**WHAT IS REQUIRED**
Find the word "rolling" in the listing below, then return every line it appears in.

**TASK DATA**

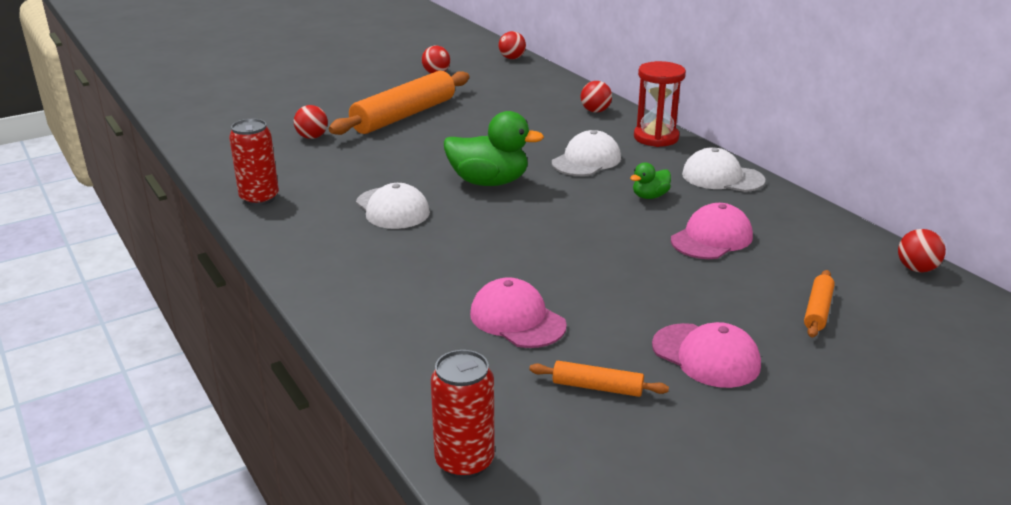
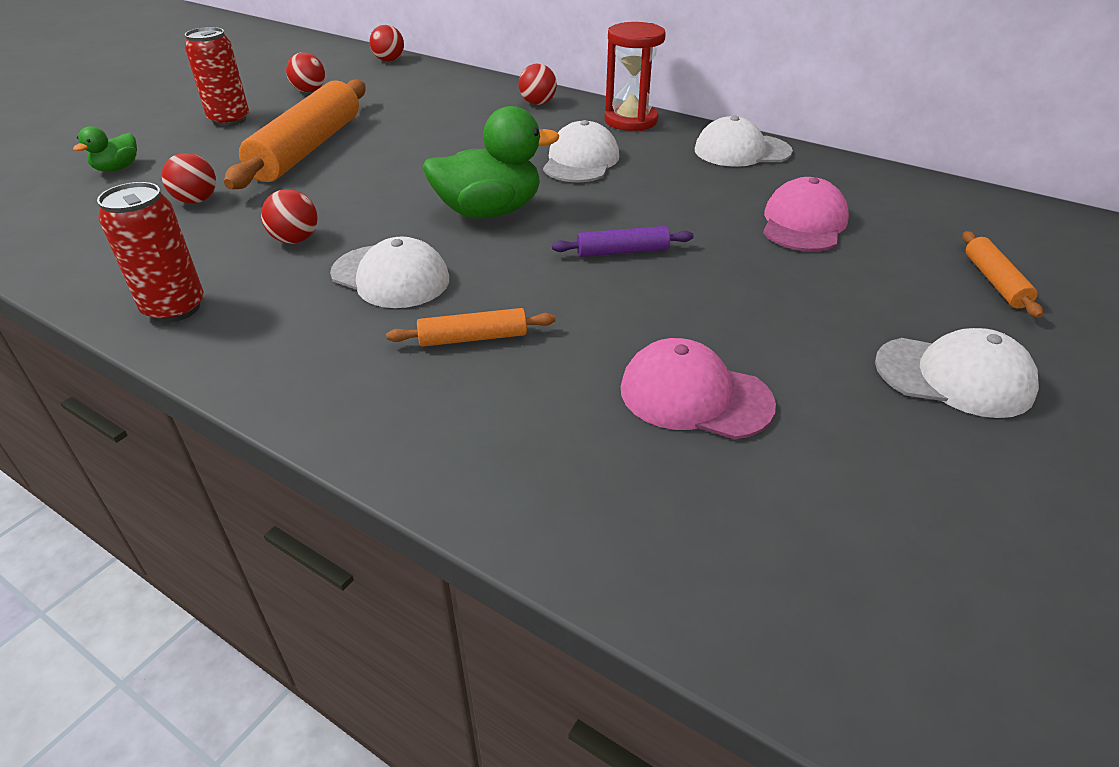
camera: 25 degrees left, 10 degrees up
red can [431,350,495,479] -> red can moved to [185,27,249,126]
orange rolling pin [529,361,669,397] -> orange rolling pin moved to [386,308,556,347]
green duck [630,163,671,199] -> green duck moved to [73,126,137,172]
pink cap [652,322,761,388] -> white cap [875,328,1039,418]
red ball [898,229,946,272] -> red ball moved to [261,189,318,244]
none -> purple rolling pin [552,226,694,257]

**TASK OUTPUT**
orange rolling pin [529,361,669,397] -> orange rolling pin moved to [386,308,556,347]
none -> purple rolling pin [552,226,694,257]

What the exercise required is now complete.